#### RECORDS SUPPLIED:
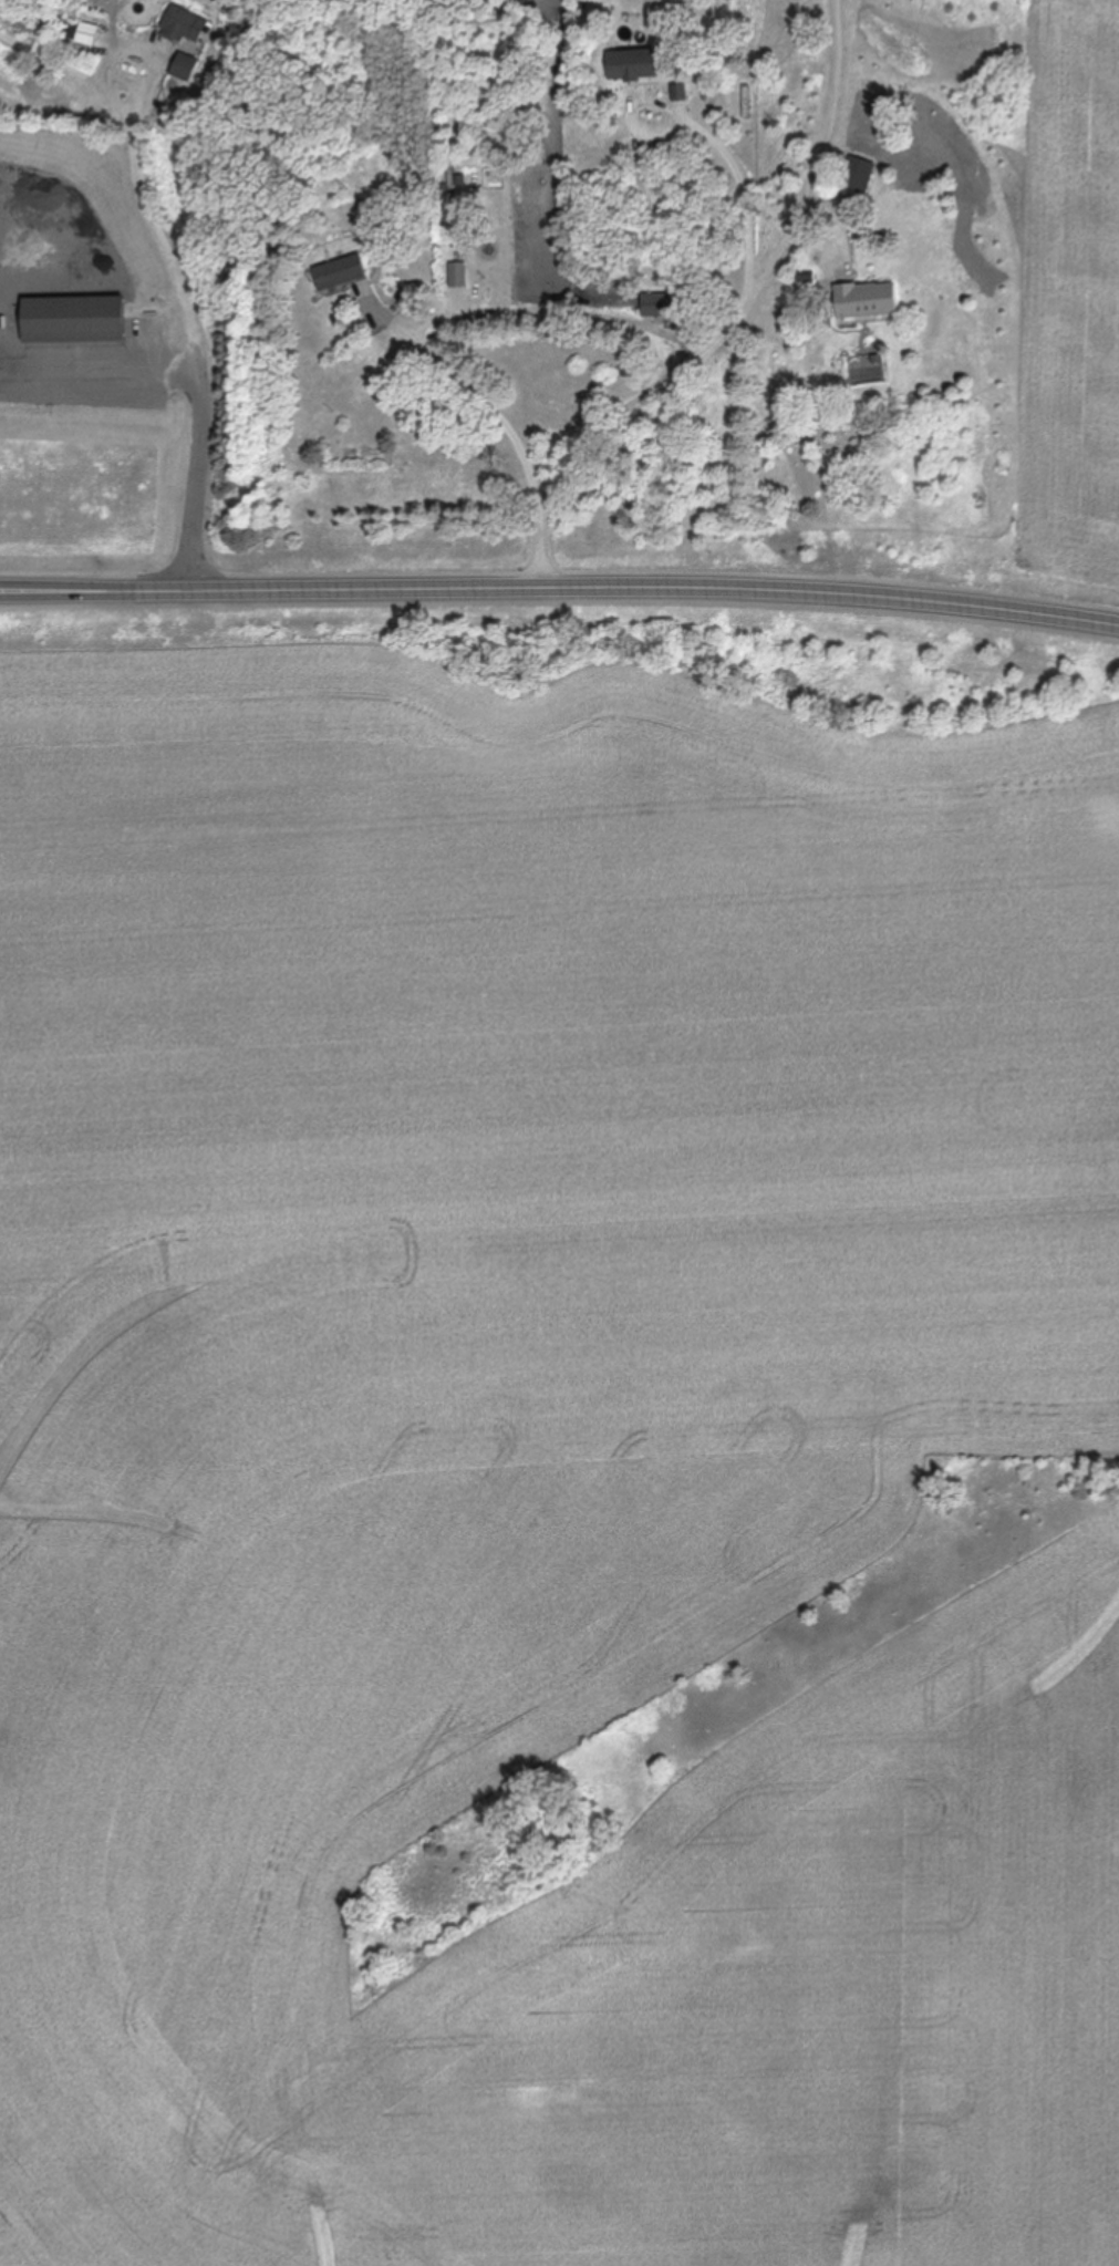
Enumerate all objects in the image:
building: (183, 27)
building: (81, 43)
building: (633, 64)
building: (186, 67)
building: (857, 175)
road: (741, 179)
building: (338, 273)
building: (866, 303)
building: (655, 305)
road: (442, 318)
building: (73, 321)
road: (729, 322)
road: (183, 332)
road: (560, 595)

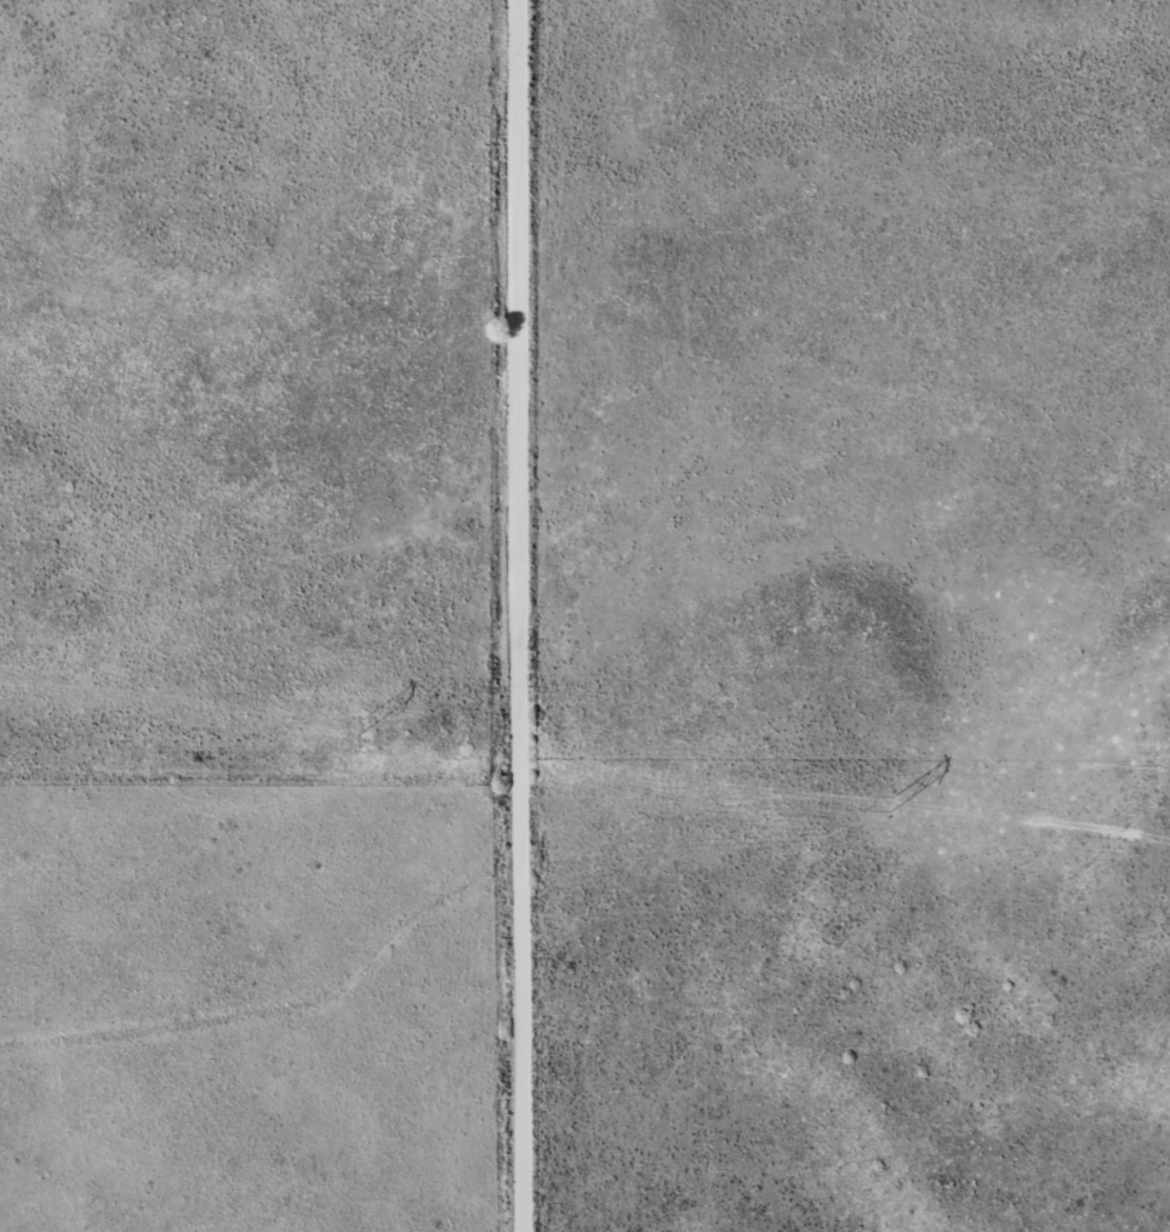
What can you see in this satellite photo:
road: (519, 615)
power tower: (360, 722)
power tower: (888, 802)

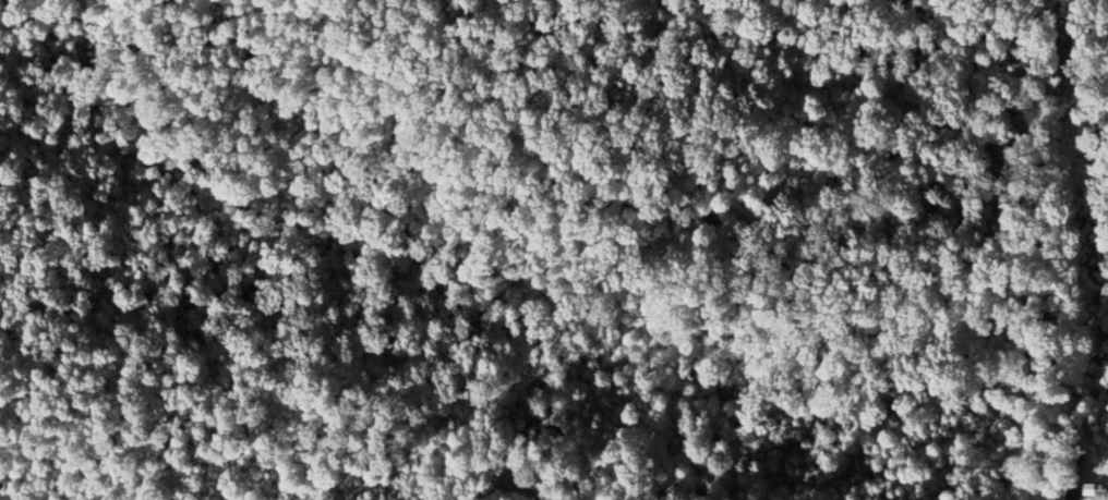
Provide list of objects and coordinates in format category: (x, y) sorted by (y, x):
road: (290, 2)
building: (1089, 490)

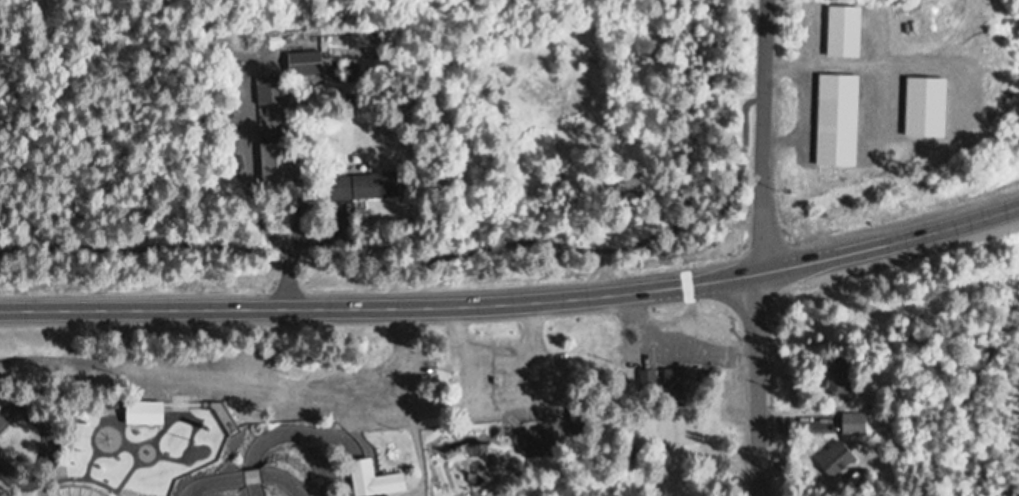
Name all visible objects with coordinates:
building: (302, 62)
building: (855, 86)
building: (272, 94)
road: (763, 134)
road: (744, 151)
building: (273, 164)
building: (363, 186)
road: (891, 240)
road: (390, 271)
road: (688, 291)
road: (381, 302)
building: (847, 375)
building: (653, 380)
road: (762, 382)
building: (688, 388)
building: (149, 414)
building: (230, 415)
building: (586, 423)
building: (859, 426)
building: (548, 444)
building: (841, 462)
road: (430, 465)
building: (379, 481)
road: (427, 489)

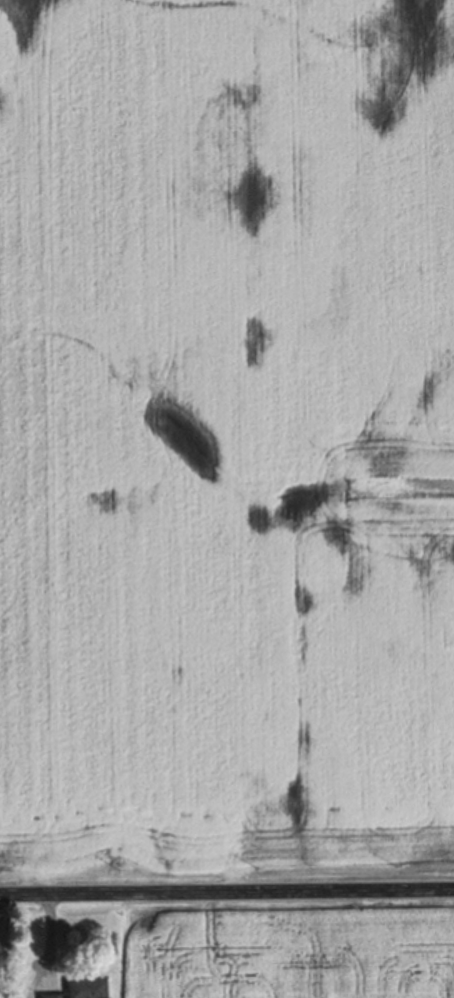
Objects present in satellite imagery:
road: (226, 892)
building: (85, 987)
building: (51, 995)

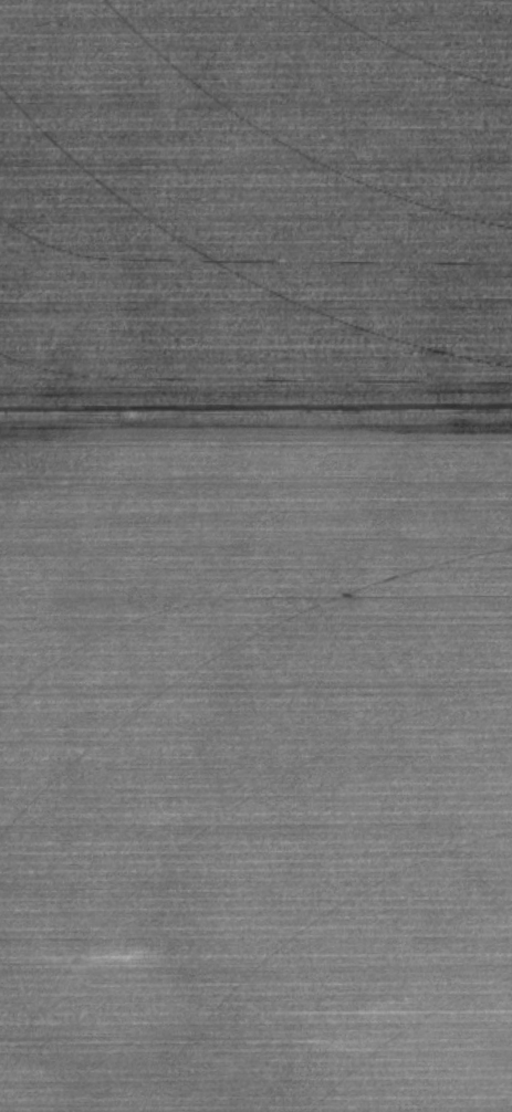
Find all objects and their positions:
crop: (255, 208)
crop: (256, 764)

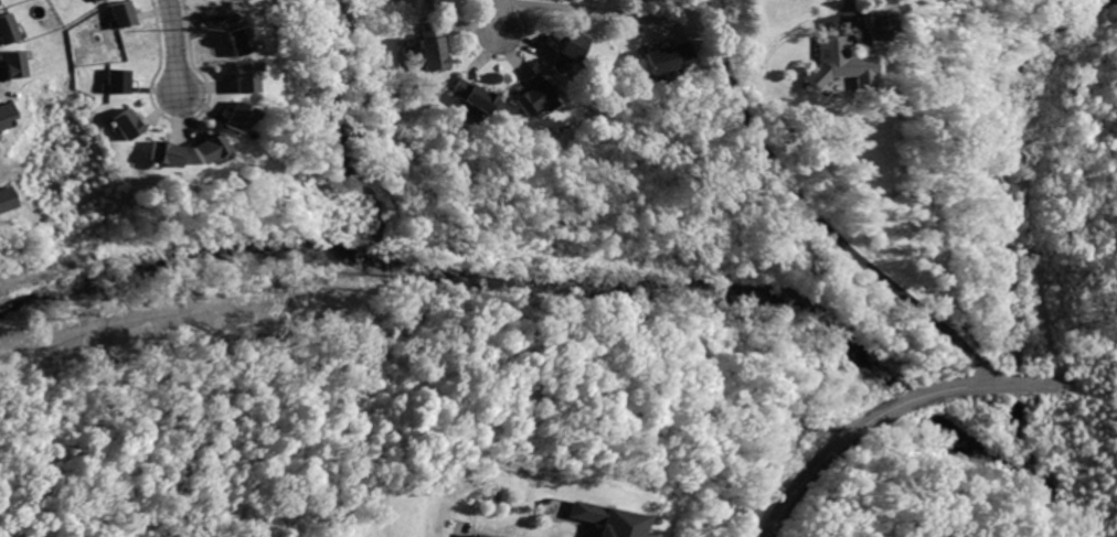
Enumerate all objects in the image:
building: (110, 0)
building: (441, 5)
road: (600, 11)
building: (126, 15)
road: (502, 17)
building: (878, 24)
road: (851, 27)
building: (7, 30)
building: (236, 39)
road: (178, 44)
building: (433, 45)
building: (568, 52)
building: (667, 57)
building: (834, 62)
building: (12, 63)
building: (242, 78)
building: (116, 82)
building: (470, 93)
building: (537, 96)
building: (4, 113)
building: (235, 117)
building: (126, 121)
building: (207, 147)
building: (162, 152)
building: (4, 198)
road: (1032, 214)
road: (813, 216)
road: (1086, 345)
road: (890, 410)
building: (600, 519)
building: (476, 535)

#### WORK TASK:
Omit the pictures and write out the lines above from the one with "Find all objects" through the last, unchanged.

#### ANSWER SPACE:
Find all objects and their positions:
crop: (255, 208)
crop: (256, 764)

Enumerate all objects in the image:
building: (110, 0)
building: (441, 5)
road: (600, 11)
building: (126, 15)
road: (502, 17)
building: (878, 24)
road: (851, 27)
building: (7, 30)
building: (236, 39)
road: (178, 44)
building: (433, 45)
building: (568, 52)
building: (667, 57)
building: (834, 62)
building: (12, 63)
building: (242, 78)
building: (116, 82)
building: (470, 93)
building: (537, 96)
building: (4, 113)
building: (235, 117)
building: (126, 121)
building: (207, 147)
building: (162, 152)
building: (4, 198)
road: (1032, 214)
road: (813, 216)
road: (1086, 345)
road: (890, 410)
building: (600, 519)
building: (476, 535)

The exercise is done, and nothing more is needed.